- [ENTRIES PROVIDED]:
-------

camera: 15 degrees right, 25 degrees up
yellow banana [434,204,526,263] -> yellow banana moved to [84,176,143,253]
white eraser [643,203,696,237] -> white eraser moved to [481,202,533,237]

-------

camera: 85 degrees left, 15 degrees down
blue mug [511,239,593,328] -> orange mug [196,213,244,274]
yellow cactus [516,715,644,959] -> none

-------

Please copy, exactly as written, every line in the listing above from the line with "yellow banana [434,204,526,263]" up to and including the line with "white eraser [643,203,696,237]".

- [RESULT OF THE EXERCISE]:
yellow banana [434,204,526,263] -> yellow banana moved to [84,176,143,253]
white eraser [643,203,696,237] -> white eraser moved to [481,202,533,237]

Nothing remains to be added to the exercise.